* REQUIRED ACTION *
Output the line containing "[745 455 851 525]" and each line after it through the end of the data, exactly as written, with pictures left out.

* Stored data entries *

^^^^^^^^^^^^^^^^

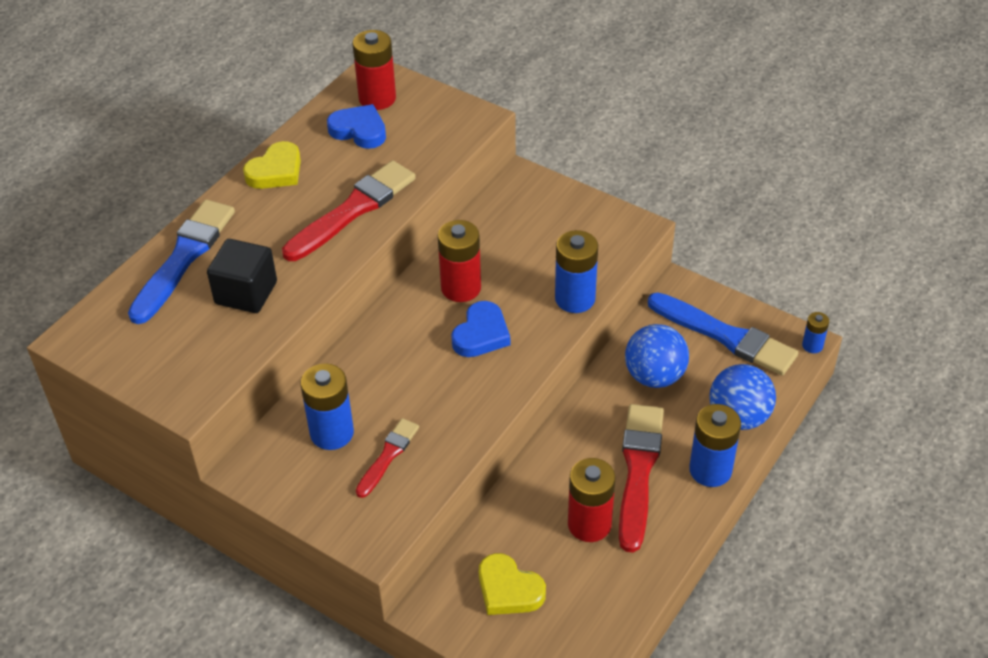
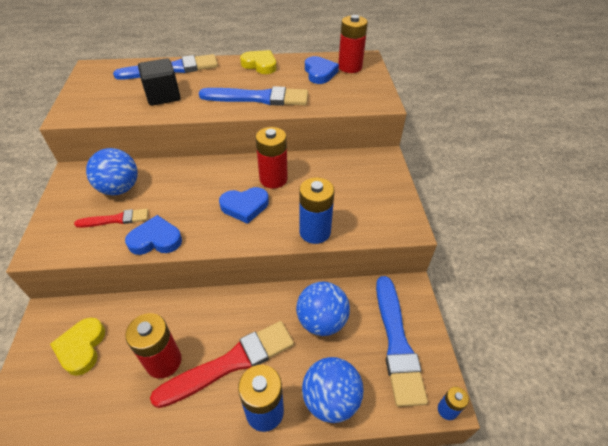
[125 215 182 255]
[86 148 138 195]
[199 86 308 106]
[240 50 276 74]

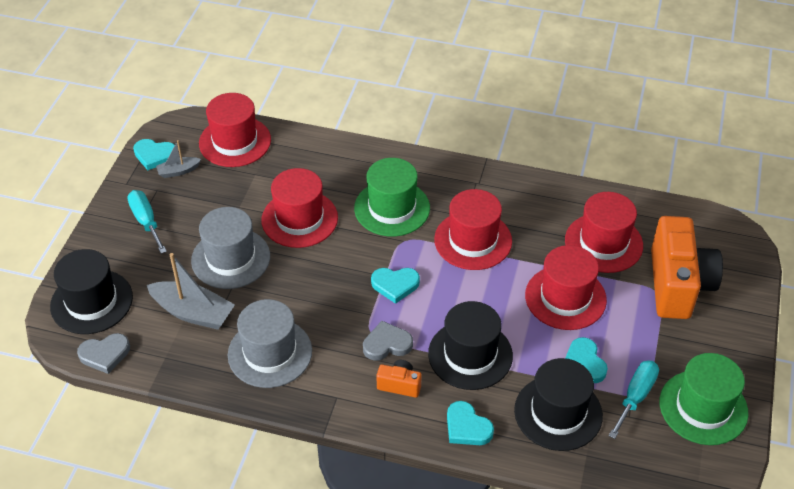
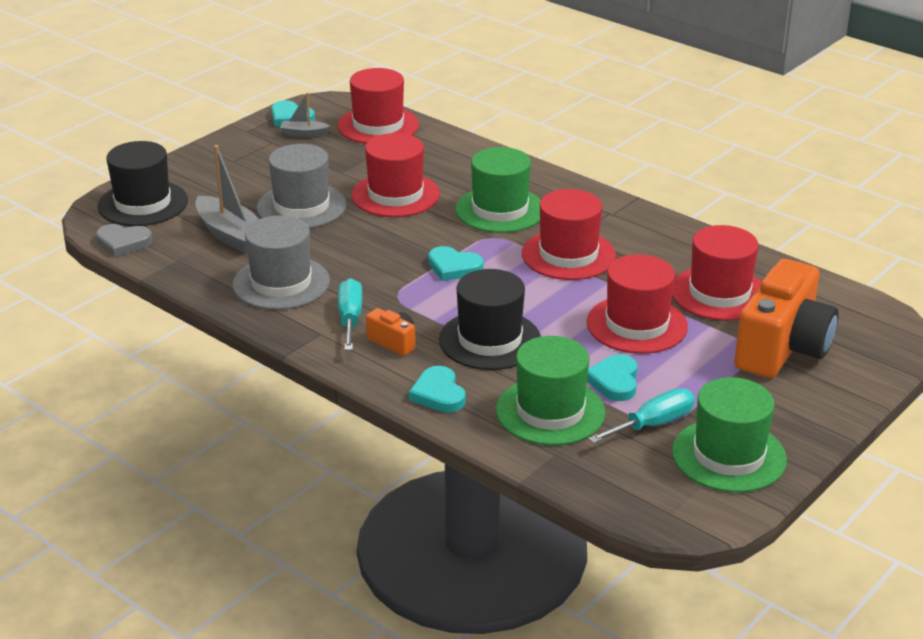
[363 321 413 360] (first image)
[338 278 362 350]
[496 336 606 445]

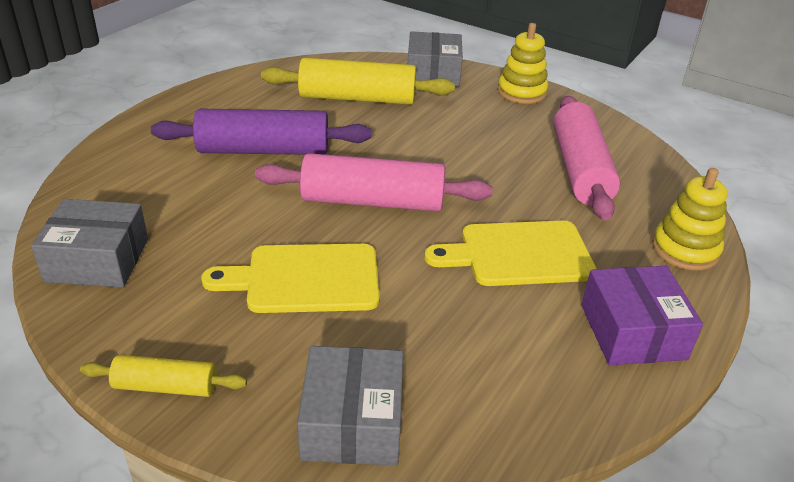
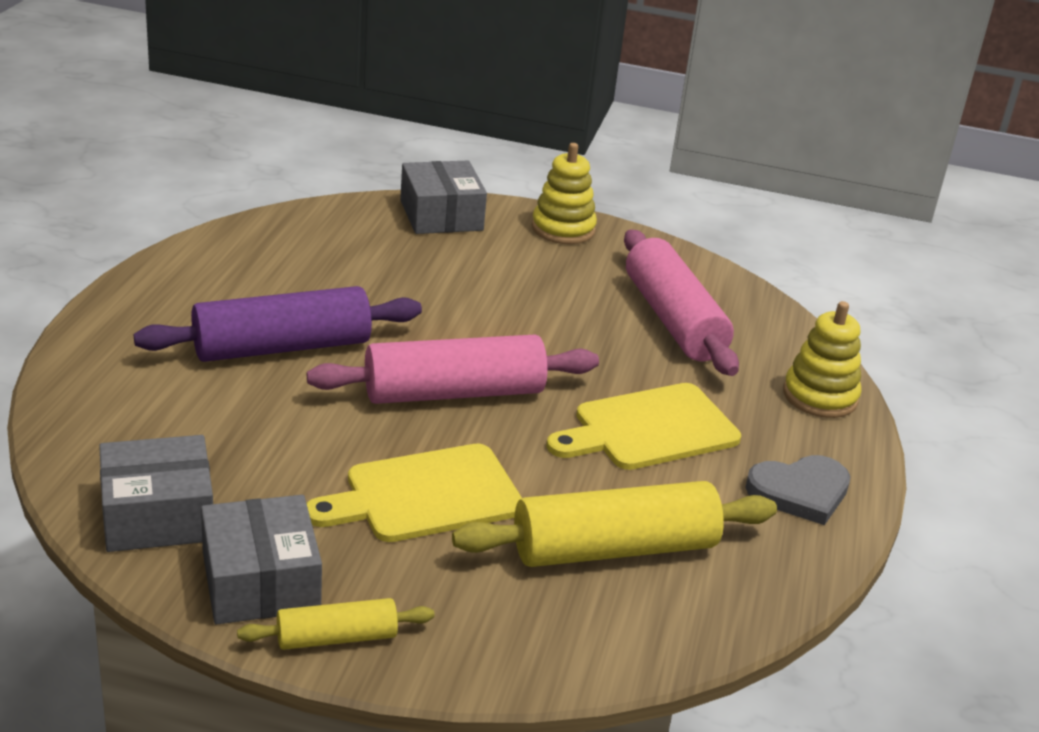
[452 481 777 567]
[201 495 322 624]
[745 455 851 525]

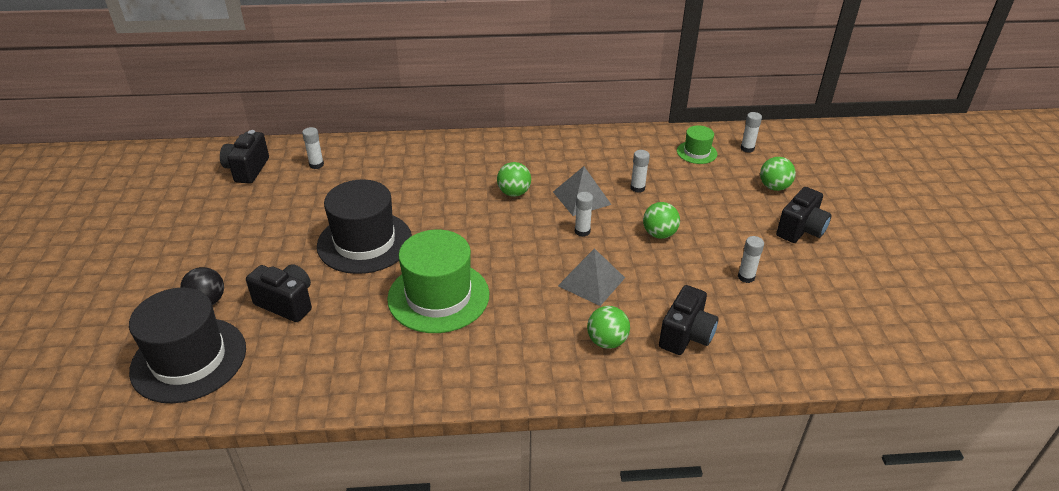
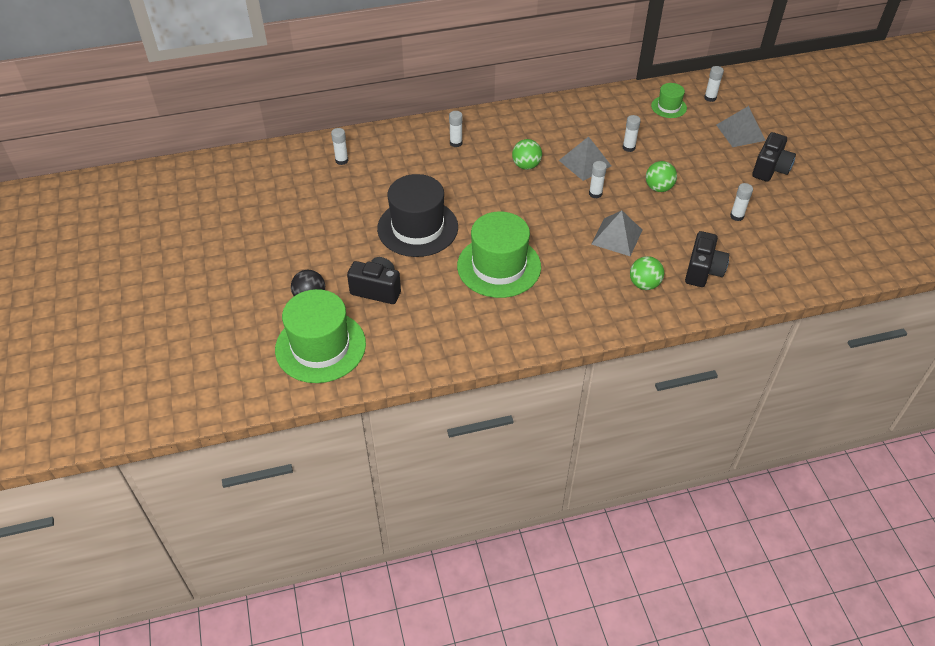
[220 130 269 184] (first image)
[449 111 463 148]
[717 106 766 147]
[275 289 366 383]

^^^^^^^^^^^^^^^^

* EXERCISE ANSWER *
[745 455 851 525]

[220 130 269 184] (first image)
[449 111 463 148]
[717 106 766 147]
[275 289 366 383]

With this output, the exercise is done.